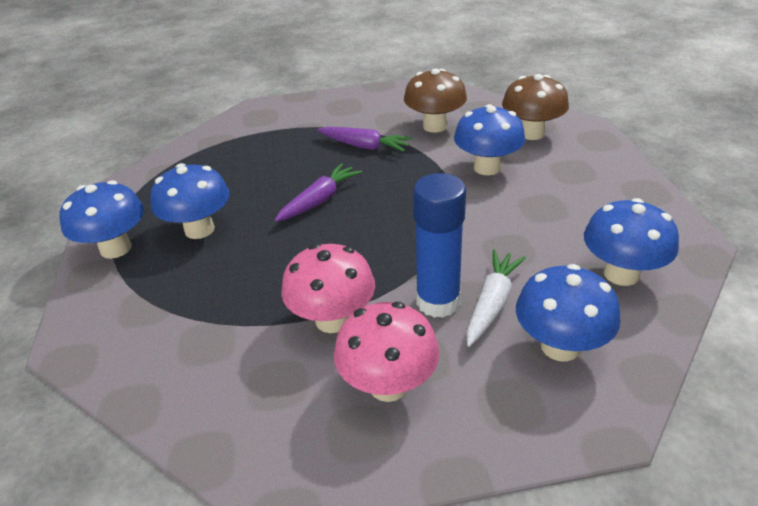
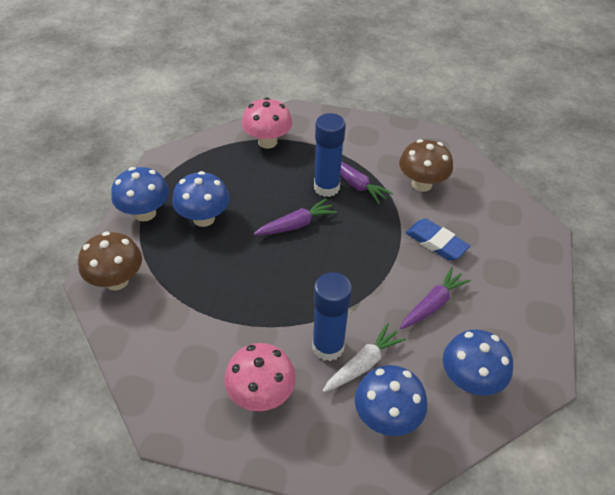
camera: 20 degrees right, 10 degrees up
(333, 158) = (326, 187): none -> blue glue stick
(333, 320) = (253, 331): pink mushroom -> pink mushroom (267, 142)
(487, 168) = (436, 243): blue mushroom -> blue eraser
(525, 220) = (433, 304): none -> purple carrot
(531, 133) = (494, 222): brown mushroom -> brown mushroom (116, 280)

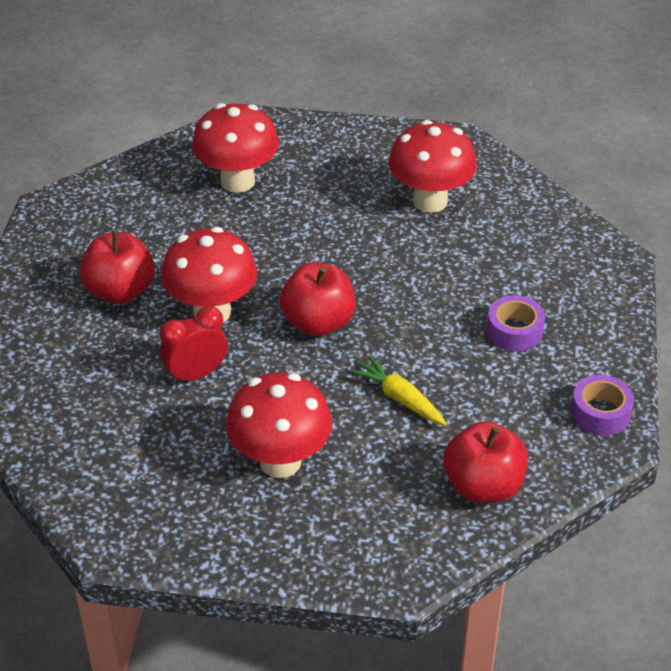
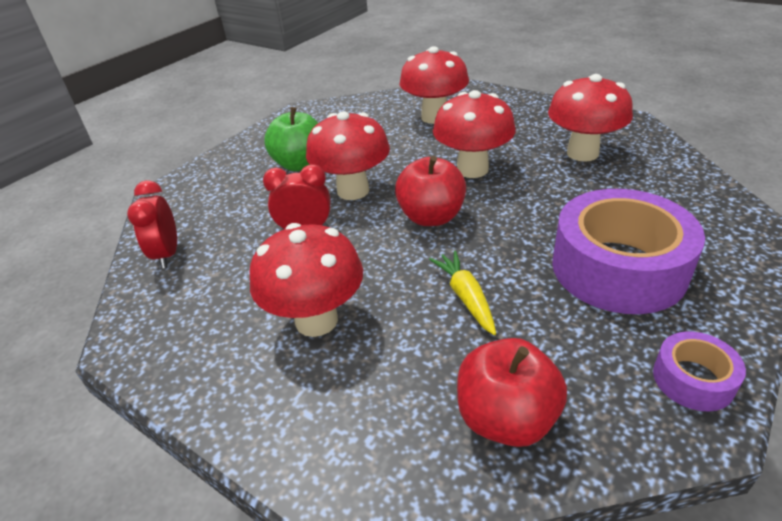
camera: 30 degrees right, 5 degrees down
(64, 445) = (167, 254): none -> red clock
(120, 291) = (300, 164): red apple -> green apple
(326, 250) = (472, 169): none -> red mushroom
(514, 331) = (618, 268): purple tape -> purple tape, size x2.14

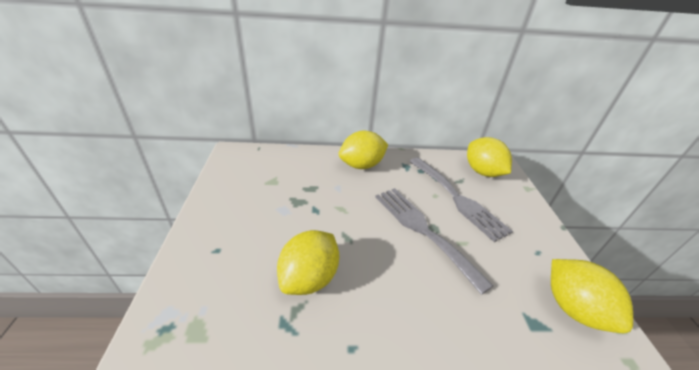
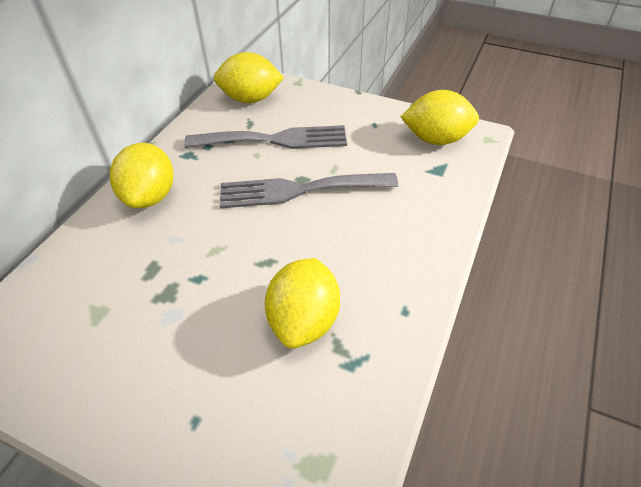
camera: 60 degrees left, 10 degrees up
(309, 278) = (304, 320): yellow lemon -> yellow lemon turned 45 degrees clockwise

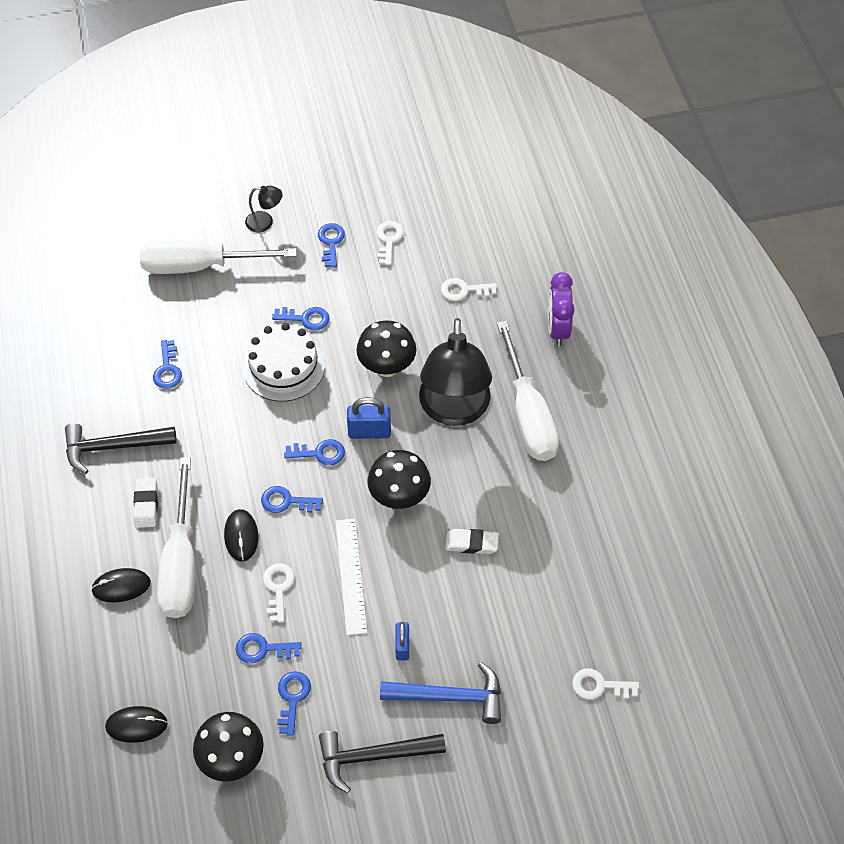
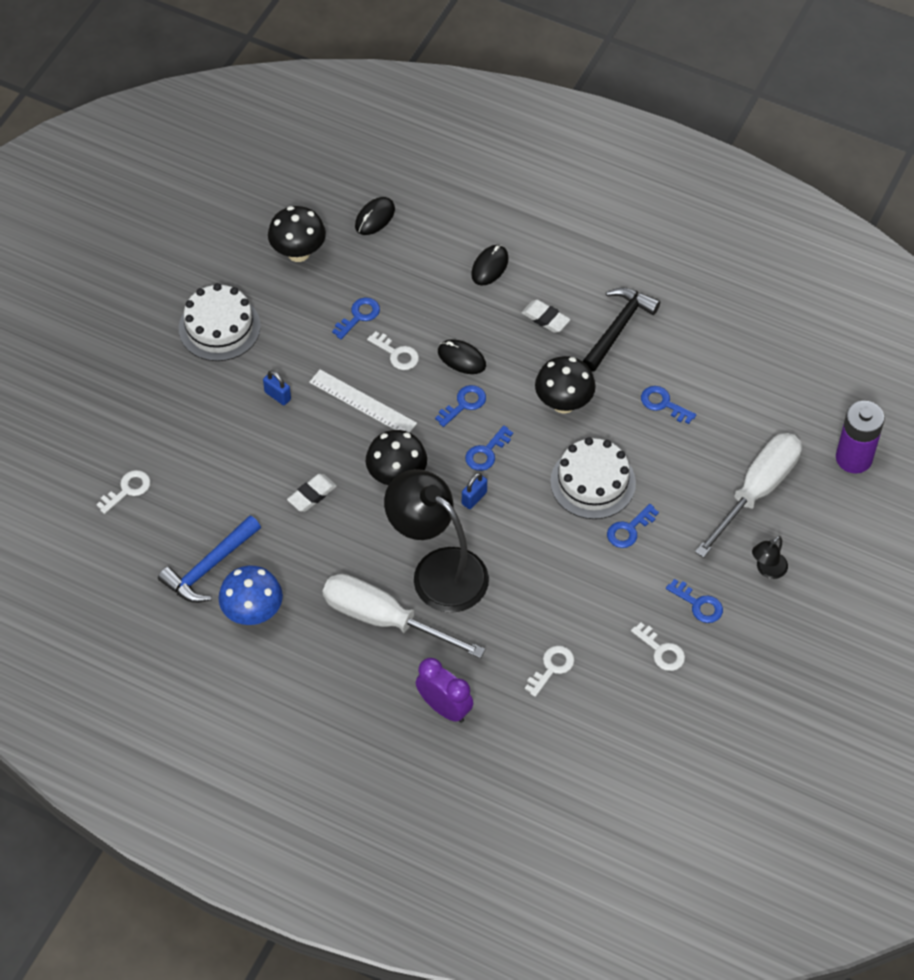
camera: 130 degrees right, 0 degrees up
(119, 229) = (853, 458): none -> purple battery
(181, 563) = (475, 311): white screwdriver -> none
(292, 698) = (306, 310): blue key -> none
(369, 432) = (474, 498): blue padlock -> blue padlock, size x0.66
(374, 756) = (219, 327): black hammer -> white cake
(387, 367) = (525, 553): black mushroom -> black mushroom (563, 403)
(450, 697) = (213, 397): blue hammer -> blue hammer (209, 567)
(610, 502) = (253, 613): none -> blue mushroom

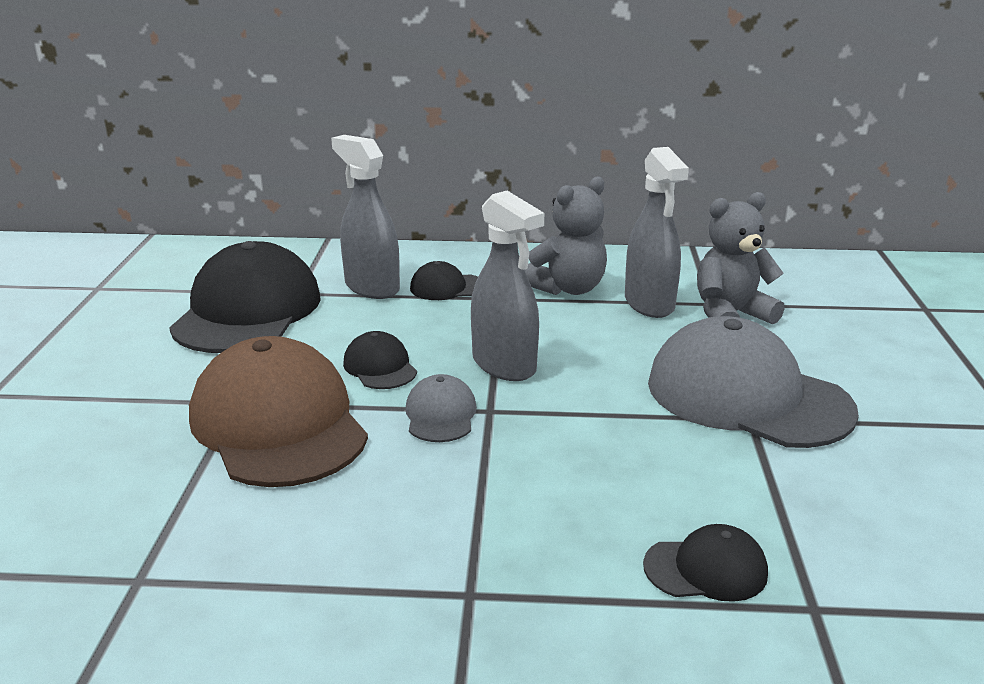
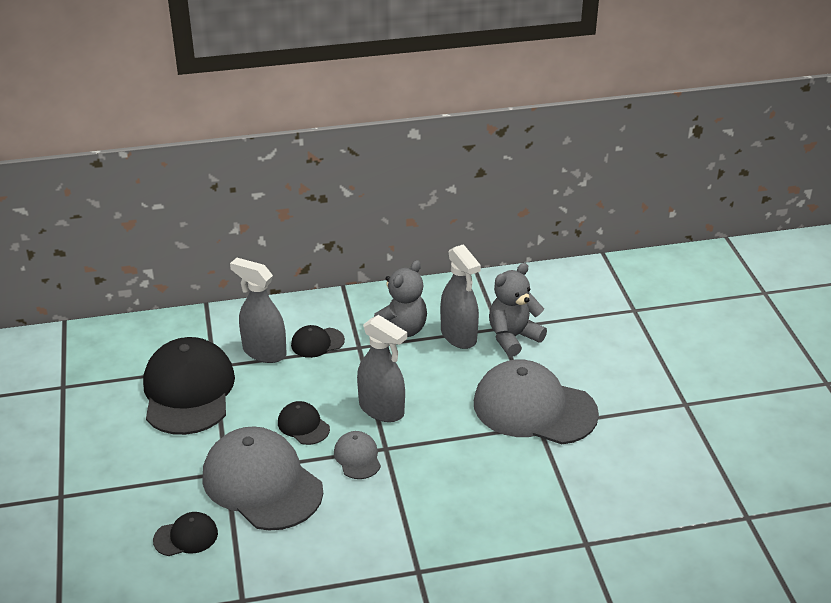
camera: 15 degrees left, 10 degrees up
(278, 424) = (262, 483): brown cap -> grey cap
(706, 569) = (531, 532): black cap -> black cap (186, 536)

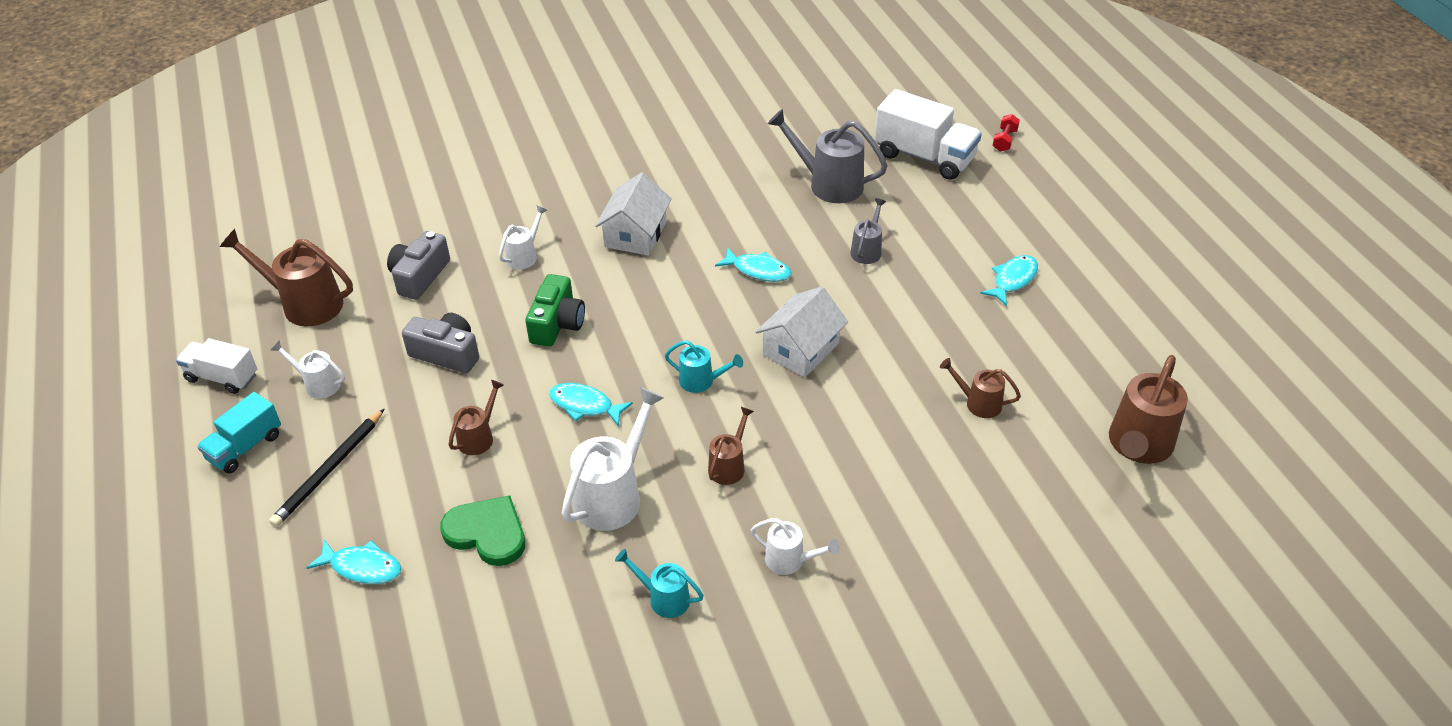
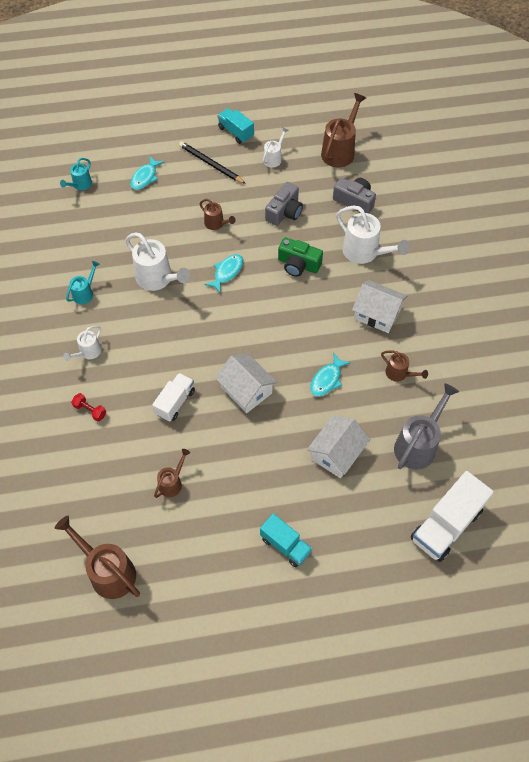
camera: 100 degrees right, 15 degrees up
(222, 377) = (288, 121): white truck -> white truck (175, 402)
(487, 533) = (150, 225): green heart -> none
(524, 255) = (365, 253): white watering can -> white watering can, size x1.80
(702, 381) = (231, 332): turquoise watering can -> turquoise watering can (80, 185)
(729, 465) = (162, 335): brown watering can -> brown watering can (399, 374)
(867, 250) = (337, 453): grey watering can -> white house
(1004, 140) = (463, 599): red dumbbell -> red dumbbell (90, 410)
(1012, 280) = (285, 545): turquoise fish -> turquoise truck

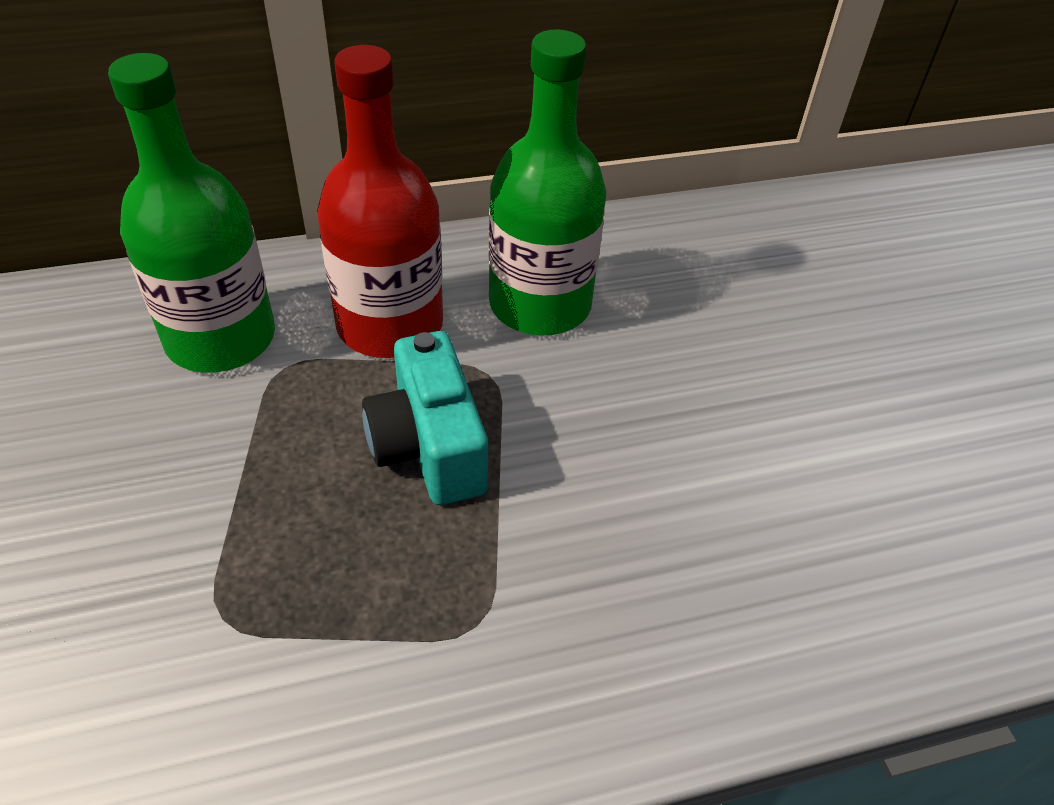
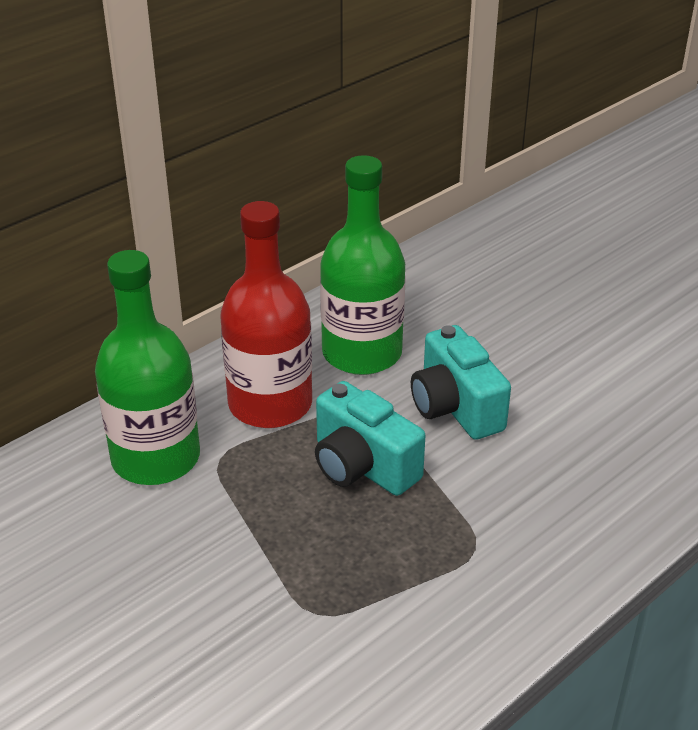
camera: 25 degrees left, 10 degrees down
(597, 418) = (455, 407): none -> turquoise camera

→ Task item
In the printed copy, the material above must appear unchanged and without its pictures.

→ Answer
camera: 20 degrees right, 10 degrees up
(333, 158) = (326, 187): none -> blue glue stick
(333, 320) = (253, 331): pink mushroom -> pink mushroom (267, 142)
(487, 168) = (436, 243): blue mushroom -> blue eraser
(525, 220) = (433, 304): none -> purple carrot
(531, 133) = (494, 222): brown mushroom -> brown mushroom (116, 280)

camera: 30 degrees right, 5 degrees down
(64, 445) = (167, 254): none -> red clock
(120, 291) = (300, 164): red apple -> green apple
(326, 250) = (472, 169): none -> red mushroom
(514, 331) = (618, 268): purple tape -> purple tape, size x2.14

camera: 60 degrees left, 10 degrees up
(309, 278) = (304, 320): yellow lemon -> yellow lemon turned 45 degrees clockwise

camera: 130 degrees right, 0 degrees up
(119, 229) = (853, 458): none -> purple battery
(181, 563) = (475, 311): white screwdriver -> none
(292, 698) = (306, 310): blue key -> none
(369, 432) = (474, 498): blue padlock -> blue padlock, size x0.66
(374, 756) = (219, 327): black hammer -> white cake
(387, 367) = (525, 553): black mushroom -> black mushroom (563, 403)
(450, 697) = (213, 397): blue hammer -> blue hammer (209, 567)
(610, 502) = (253, 613): none -> blue mushroom

camera: 15 degrees left, 10 degrees up
(278, 424) = (262, 483): brown cap -> grey cap
(706, 569) = (531, 532): black cap -> black cap (186, 536)

camera: 100 degrees right, 15 degrees up
(222, 377) = (288, 121): white truck -> white truck (175, 402)
(487, 533) = (150, 225): green heart -> none
(524, 255) = (365, 253): white watering can -> white watering can, size x1.80
(702, 381) = (231, 332): turquoise watering can -> turquoise watering can (80, 185)
(729, 465) = (162, 335): brown watering can -> brown watering can (399, 374)
(867, 250) = (337, 453): grey watering can -> white house
(1004, 140) = (463, 599): red dumbbell -> red dumbbell (90, 410)
(1012, 280) = (285, 545): turquoise fish -> turquoise truck

camera: 25 degrees left, 10 degrees down
(597, 418) = (455, 407): none -> turquoise camera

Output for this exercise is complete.